* [WORK REQUIRED] Everything from the line holding "pink round brick I7 level" through the last line below must be repeated exactly, and nothing else.

* [EXCERPTED DATA]
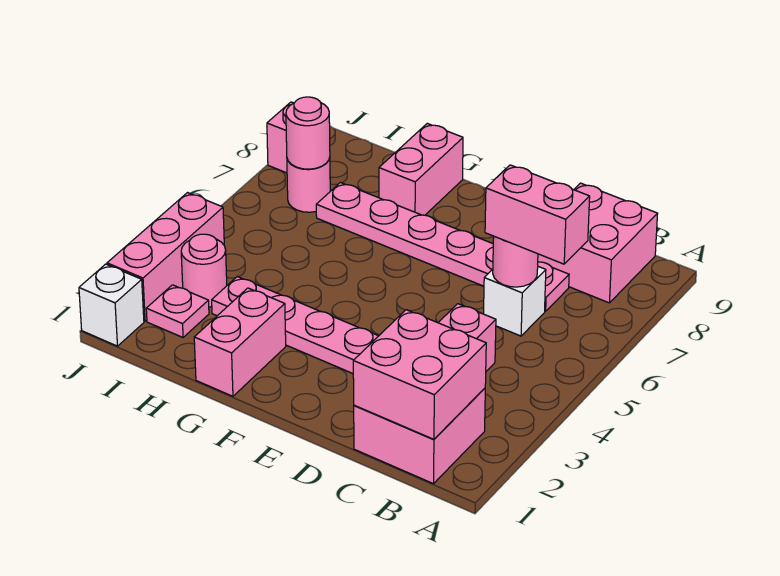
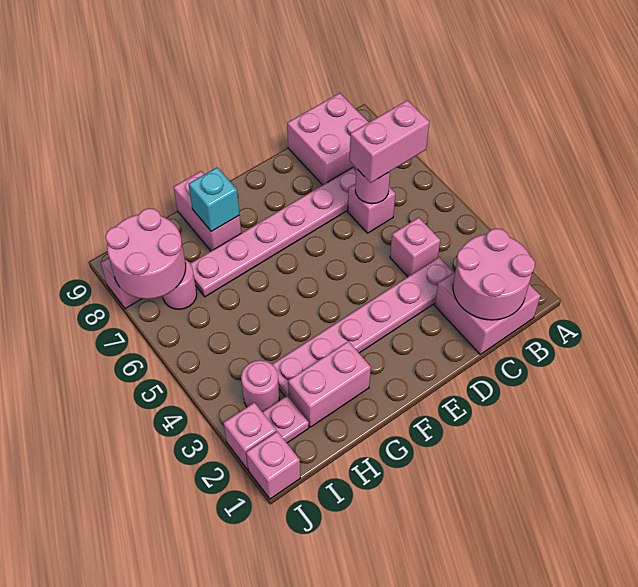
pink brick B1:C2 level 2 -> pink round brick B1:C2 level 2
white brick C6 level 1 -> pink brick C6 level 1
pink brick G1:G2 level 1 -> pink brick G2:H2 level 1
none -> cyan brick G8 level 2
pink round brick I7 level 2 -> pink round brick I7:J8 level 2
white brick J1 level 1 -> pink brick J1 level 1
pink brick J2:J4 level 1 -> pink brick J2 level 1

* [WRITTEN ANSWER]
pink round brick I7 level 2 -> pink round brick I7:J8 level 2
white brick J1 level 1 -> pink brick J1 level 1
pink brick J2:J4 level 1 -> pink brick J2 level 1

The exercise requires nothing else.